=== Requirements ===
Which lines in the material below contain the string "kern"? Copy each of those lines in full.

=== Information given ===
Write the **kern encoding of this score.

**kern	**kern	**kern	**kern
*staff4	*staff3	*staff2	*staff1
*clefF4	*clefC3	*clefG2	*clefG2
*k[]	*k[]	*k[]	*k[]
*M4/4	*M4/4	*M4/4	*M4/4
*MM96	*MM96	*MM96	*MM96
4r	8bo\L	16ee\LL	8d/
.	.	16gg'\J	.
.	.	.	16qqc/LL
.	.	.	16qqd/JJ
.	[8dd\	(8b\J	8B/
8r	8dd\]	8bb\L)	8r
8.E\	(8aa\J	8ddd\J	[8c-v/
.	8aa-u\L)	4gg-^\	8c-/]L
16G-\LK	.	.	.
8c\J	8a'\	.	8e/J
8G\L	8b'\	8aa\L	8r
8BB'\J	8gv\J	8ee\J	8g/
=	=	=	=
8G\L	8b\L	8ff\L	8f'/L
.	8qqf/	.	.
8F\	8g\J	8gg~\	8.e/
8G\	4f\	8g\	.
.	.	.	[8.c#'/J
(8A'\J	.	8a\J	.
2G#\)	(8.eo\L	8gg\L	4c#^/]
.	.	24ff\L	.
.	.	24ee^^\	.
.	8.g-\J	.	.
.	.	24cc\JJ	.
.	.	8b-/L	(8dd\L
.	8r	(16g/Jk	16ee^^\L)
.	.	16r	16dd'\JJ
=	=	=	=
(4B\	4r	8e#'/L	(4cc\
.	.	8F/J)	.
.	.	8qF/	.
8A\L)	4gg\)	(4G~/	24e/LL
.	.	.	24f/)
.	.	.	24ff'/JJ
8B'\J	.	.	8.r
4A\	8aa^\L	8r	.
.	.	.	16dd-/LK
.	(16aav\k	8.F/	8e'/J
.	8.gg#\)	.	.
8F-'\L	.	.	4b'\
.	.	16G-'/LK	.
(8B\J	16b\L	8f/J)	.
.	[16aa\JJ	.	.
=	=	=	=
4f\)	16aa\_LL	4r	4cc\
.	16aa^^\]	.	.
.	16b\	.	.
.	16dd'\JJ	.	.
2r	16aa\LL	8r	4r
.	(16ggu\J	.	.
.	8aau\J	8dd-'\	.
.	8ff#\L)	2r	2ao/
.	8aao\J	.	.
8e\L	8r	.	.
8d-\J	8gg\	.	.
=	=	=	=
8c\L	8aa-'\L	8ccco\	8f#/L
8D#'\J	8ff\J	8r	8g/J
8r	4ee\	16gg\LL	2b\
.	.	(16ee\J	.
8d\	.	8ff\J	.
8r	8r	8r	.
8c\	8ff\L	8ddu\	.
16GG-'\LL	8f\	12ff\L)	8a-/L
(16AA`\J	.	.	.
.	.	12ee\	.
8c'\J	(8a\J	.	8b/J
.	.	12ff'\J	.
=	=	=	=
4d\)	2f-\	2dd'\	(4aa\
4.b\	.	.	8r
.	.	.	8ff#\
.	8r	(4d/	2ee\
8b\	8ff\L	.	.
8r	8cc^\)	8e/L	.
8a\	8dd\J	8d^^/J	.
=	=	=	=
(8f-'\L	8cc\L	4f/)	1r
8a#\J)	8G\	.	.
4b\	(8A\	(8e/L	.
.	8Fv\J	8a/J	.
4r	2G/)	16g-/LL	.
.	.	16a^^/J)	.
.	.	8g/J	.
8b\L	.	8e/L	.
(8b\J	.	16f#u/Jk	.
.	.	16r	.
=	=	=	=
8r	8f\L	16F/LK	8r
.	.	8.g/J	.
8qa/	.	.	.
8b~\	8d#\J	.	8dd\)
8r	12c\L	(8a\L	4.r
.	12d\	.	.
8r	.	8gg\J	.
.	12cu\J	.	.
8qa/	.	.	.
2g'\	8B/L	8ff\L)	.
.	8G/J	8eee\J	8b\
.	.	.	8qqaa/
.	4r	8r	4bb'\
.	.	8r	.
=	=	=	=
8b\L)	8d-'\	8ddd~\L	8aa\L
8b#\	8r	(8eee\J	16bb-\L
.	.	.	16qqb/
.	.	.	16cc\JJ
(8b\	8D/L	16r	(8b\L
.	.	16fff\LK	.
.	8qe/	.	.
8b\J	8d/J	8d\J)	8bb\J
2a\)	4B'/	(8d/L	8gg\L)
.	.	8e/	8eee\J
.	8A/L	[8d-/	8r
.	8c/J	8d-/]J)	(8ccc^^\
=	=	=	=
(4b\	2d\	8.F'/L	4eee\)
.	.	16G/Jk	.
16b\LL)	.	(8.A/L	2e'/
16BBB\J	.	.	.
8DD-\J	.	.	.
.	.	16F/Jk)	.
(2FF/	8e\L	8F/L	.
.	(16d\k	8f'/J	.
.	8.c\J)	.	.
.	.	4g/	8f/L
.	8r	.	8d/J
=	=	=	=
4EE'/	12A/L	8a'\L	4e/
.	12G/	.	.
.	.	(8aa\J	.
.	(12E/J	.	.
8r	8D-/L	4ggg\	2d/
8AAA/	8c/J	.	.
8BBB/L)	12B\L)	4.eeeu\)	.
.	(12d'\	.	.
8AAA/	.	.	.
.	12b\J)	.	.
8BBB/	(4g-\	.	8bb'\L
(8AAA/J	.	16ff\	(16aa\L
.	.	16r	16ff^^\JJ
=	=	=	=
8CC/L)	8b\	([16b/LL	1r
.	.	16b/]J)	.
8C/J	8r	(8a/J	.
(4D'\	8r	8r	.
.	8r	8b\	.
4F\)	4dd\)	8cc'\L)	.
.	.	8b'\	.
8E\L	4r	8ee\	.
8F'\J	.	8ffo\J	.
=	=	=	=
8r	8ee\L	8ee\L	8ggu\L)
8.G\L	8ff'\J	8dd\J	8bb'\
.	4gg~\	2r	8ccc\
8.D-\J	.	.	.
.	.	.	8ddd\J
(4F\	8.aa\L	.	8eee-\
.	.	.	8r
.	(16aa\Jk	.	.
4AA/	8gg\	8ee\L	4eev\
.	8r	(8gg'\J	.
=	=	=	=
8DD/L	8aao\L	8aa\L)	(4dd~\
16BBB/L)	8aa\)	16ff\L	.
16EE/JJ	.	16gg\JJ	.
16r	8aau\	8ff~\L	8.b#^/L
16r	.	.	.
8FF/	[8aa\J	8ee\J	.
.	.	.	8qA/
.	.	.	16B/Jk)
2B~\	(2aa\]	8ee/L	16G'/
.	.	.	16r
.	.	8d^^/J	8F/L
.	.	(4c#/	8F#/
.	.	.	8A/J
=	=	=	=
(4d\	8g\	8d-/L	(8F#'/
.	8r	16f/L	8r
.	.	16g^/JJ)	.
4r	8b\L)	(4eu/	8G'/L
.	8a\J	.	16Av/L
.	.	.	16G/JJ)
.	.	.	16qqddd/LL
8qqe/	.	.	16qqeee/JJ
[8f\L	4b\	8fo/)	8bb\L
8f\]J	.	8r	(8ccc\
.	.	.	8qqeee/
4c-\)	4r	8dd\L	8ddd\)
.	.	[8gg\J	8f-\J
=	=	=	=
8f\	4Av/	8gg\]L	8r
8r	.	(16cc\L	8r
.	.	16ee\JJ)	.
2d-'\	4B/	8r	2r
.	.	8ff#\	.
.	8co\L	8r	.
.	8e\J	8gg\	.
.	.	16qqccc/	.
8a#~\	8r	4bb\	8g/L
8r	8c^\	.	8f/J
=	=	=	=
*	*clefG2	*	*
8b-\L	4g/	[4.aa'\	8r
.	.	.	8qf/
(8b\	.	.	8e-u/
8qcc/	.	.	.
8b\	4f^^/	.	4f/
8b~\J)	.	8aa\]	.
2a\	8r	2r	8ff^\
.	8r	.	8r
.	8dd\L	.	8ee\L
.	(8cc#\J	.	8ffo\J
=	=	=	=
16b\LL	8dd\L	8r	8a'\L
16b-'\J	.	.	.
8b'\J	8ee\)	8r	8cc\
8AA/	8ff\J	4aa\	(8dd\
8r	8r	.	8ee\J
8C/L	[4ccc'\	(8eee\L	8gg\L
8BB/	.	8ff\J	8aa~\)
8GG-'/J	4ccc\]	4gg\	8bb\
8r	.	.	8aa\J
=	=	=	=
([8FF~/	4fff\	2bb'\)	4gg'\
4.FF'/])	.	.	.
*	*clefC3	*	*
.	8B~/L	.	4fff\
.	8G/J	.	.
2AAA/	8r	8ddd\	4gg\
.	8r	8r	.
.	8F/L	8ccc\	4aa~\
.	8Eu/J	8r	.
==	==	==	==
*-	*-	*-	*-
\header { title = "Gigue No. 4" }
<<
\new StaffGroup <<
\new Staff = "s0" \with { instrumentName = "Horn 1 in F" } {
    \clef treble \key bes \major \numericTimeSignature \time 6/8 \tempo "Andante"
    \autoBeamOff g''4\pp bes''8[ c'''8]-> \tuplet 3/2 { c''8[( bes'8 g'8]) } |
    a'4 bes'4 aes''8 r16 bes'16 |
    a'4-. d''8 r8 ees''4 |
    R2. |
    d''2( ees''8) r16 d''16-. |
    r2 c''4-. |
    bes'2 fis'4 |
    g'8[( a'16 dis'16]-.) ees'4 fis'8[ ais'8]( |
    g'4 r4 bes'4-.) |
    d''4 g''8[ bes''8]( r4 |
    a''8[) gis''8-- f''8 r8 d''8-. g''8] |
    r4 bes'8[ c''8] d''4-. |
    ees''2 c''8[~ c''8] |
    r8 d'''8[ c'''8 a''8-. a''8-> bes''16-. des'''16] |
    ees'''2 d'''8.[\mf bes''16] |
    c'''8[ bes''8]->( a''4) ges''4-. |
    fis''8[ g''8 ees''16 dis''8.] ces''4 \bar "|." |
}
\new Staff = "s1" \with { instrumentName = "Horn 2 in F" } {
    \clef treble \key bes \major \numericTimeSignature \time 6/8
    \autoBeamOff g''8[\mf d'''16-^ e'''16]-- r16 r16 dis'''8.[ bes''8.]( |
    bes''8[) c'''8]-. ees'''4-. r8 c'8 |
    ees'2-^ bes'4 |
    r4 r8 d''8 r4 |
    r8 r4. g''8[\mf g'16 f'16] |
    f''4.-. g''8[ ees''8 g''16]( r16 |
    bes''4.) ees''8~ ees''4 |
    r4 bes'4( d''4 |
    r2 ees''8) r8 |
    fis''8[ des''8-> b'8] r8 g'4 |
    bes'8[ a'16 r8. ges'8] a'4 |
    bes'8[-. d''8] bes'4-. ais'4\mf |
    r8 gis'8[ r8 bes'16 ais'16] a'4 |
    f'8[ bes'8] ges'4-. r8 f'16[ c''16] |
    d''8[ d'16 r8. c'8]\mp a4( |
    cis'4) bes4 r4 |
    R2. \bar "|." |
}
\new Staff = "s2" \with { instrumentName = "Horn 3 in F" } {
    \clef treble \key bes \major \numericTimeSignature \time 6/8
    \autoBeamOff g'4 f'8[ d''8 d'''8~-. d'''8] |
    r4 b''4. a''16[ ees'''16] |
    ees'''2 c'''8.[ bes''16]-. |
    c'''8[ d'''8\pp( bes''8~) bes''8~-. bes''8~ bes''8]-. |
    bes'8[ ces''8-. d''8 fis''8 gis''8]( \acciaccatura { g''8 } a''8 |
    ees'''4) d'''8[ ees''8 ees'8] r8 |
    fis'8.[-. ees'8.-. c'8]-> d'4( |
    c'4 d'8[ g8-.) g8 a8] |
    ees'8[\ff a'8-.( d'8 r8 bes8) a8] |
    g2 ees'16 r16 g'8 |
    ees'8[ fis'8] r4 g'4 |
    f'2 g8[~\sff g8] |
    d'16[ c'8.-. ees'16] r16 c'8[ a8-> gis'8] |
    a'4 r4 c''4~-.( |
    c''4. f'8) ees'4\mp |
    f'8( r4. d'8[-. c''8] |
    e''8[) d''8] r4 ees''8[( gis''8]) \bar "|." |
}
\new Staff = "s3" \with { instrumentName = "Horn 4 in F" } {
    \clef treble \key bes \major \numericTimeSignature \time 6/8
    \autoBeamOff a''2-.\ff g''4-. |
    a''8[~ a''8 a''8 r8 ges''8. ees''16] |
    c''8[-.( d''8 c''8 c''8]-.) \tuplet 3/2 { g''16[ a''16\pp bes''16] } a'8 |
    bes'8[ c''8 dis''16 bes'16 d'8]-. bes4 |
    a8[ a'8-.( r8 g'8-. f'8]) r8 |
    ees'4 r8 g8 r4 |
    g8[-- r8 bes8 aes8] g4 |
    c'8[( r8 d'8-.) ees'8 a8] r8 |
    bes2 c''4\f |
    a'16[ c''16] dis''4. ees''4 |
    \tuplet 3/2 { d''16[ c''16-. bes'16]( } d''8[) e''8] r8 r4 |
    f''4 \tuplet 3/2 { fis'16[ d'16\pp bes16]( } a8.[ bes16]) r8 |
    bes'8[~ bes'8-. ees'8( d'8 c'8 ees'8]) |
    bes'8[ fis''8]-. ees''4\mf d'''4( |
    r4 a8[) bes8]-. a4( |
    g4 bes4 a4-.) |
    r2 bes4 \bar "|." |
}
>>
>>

=== Result for this task ===
Write the **kern encoding of this score.
**kern	**kern	**kern	**kern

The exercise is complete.